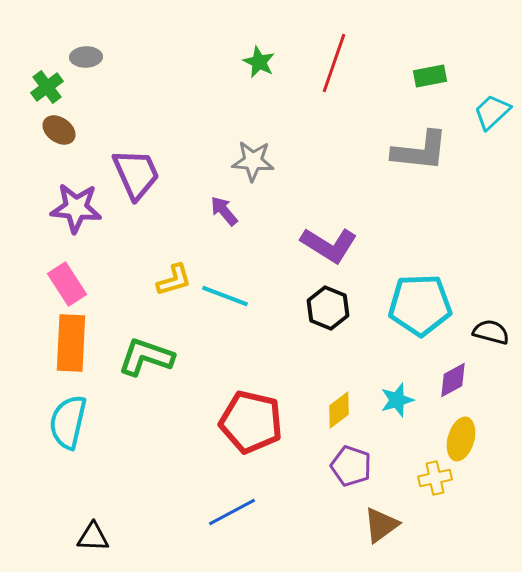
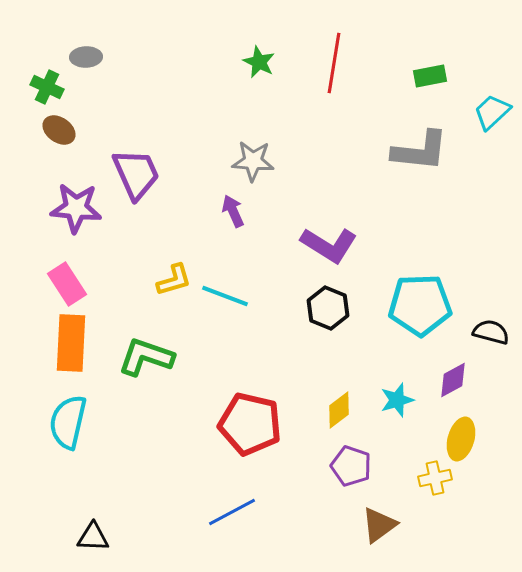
red line: rotated 10 degrees counterclockwise
green cross: rotated 28 degrees counterclockwise
purple arrow: moved 9 px right; rotated 16 degrees clockwise
red pentagon: moved 1 px left, 2 px down
brown triangle: moved 2 px left
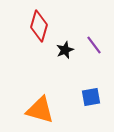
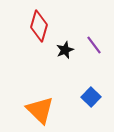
blue square: rotated 36 degrees counterclockwise
orange triangle: rotated 28 degrees clockwise
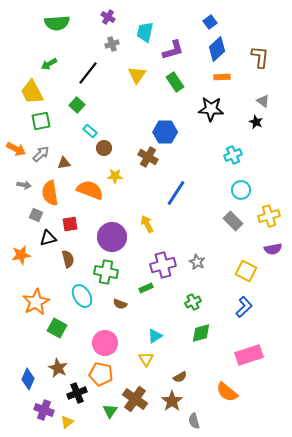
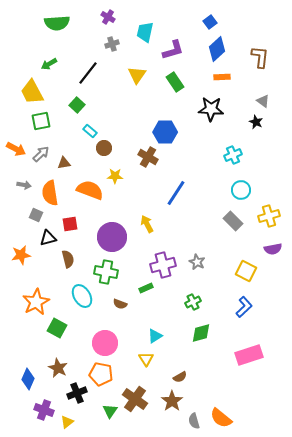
orange semicircle at (227, 392): moved 6 px left, 26 px down
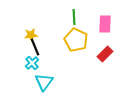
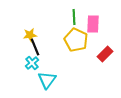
pink rectangle: moved 12 px left
yellow star: moved 1 px left
cyan triangle: moved 3 px right, 2 px up
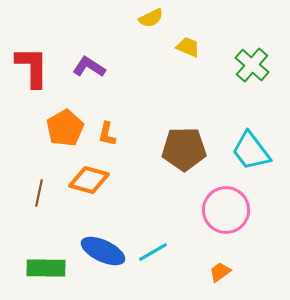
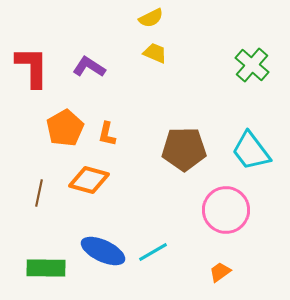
yellow trapezoid: moved 33 px left, 6 px down
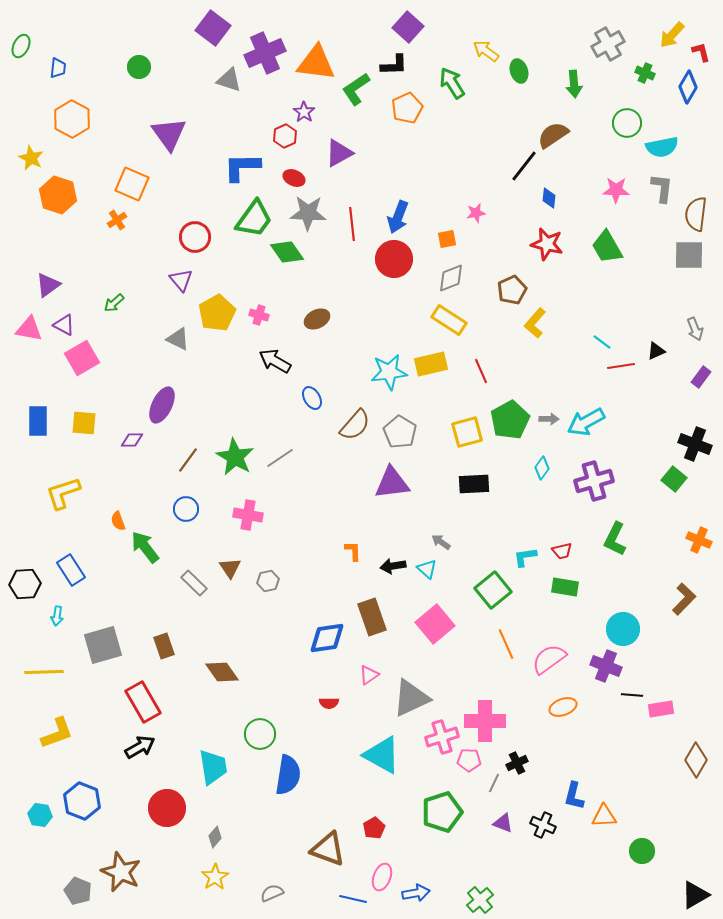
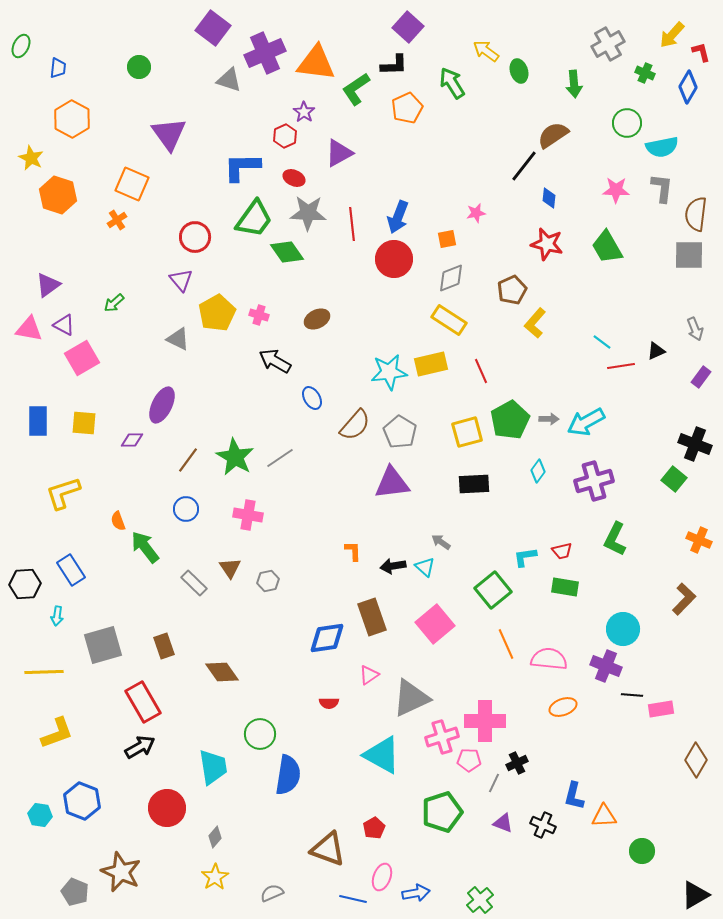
cyan diamond at (542, 468): moved 4 px left, 3 px down
cyan triangle at (427, 569): moved 2 px left, 2 px up
pink semicircle at (549, 659): rotated 42 degrees clockwise
gray pentagon at (78, 891): moved 3 px left, 1 px down
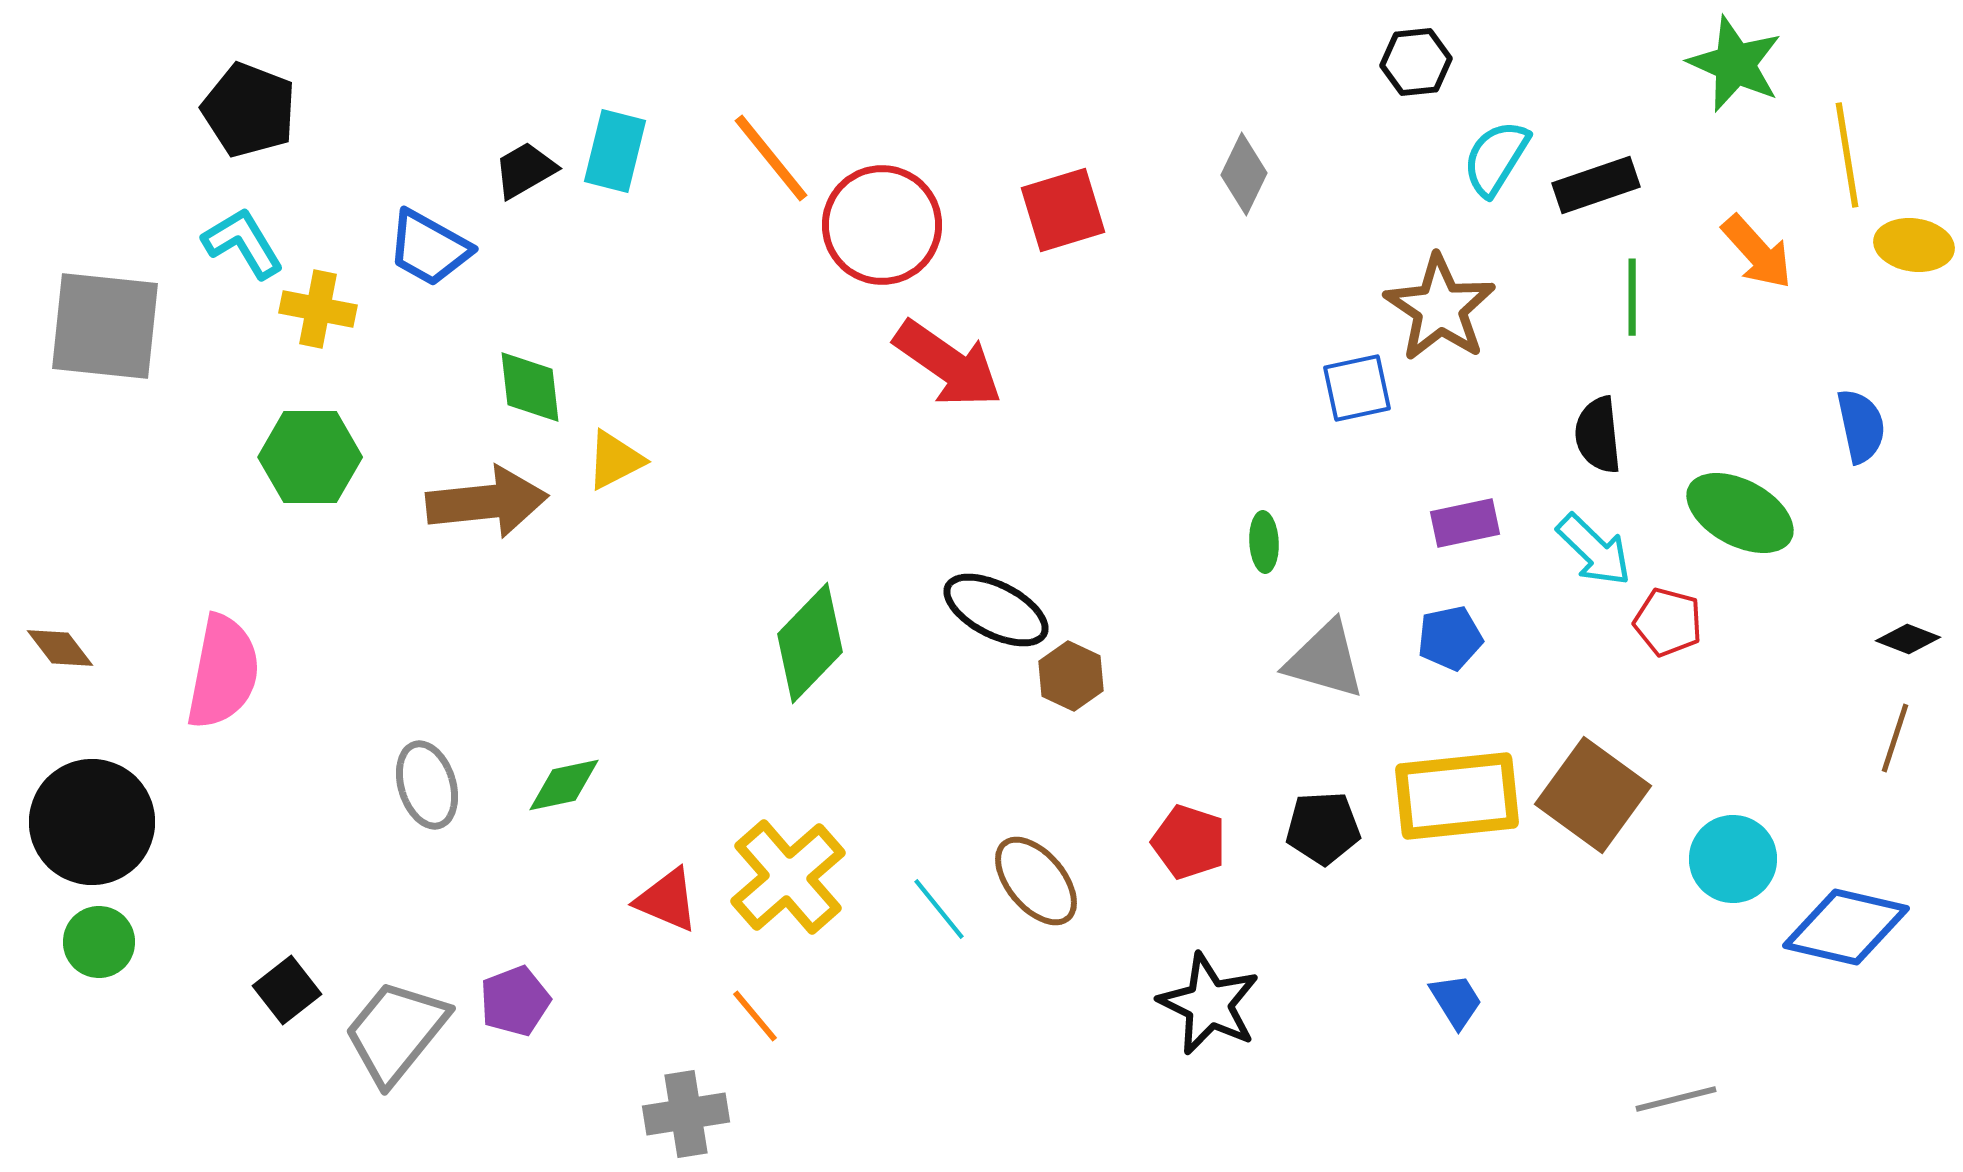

Task instructions:
Print the data once more without any change, skipping each picture.

Answer section:
red line: rotated 10 degrees counterclockwise
green cross: rotated 28 degrees counterclockwise
purple arrow: moved 9 px right; rotated 16 degrees clockwise
red pentagon: moved 1 px left, 2 px down
brown triangle: moved 2 px left
blue square: rotated 36 degrees counterclockwise
orange triangle: rotated 28 degrees clockwise
orange semicircle at (227, 392): moved 6 px left, 26 px down
pink rectangle: moved 12 px left
yellow star: moved 1 px left
cyan triangle: moved 3 px right, 2 px up
yellow trapezoid: moved 33 px left, 6 px down
cyan diamond at (542, 468): moved 4 px left, 3 px down
cyan triangle at (427, 569): moved 2 px left, 2 px up
pink semicircle at (549, 659): rotated 42 degrees clockwise
gray pentagon at (78, 891): moved 3 px left, 1 px down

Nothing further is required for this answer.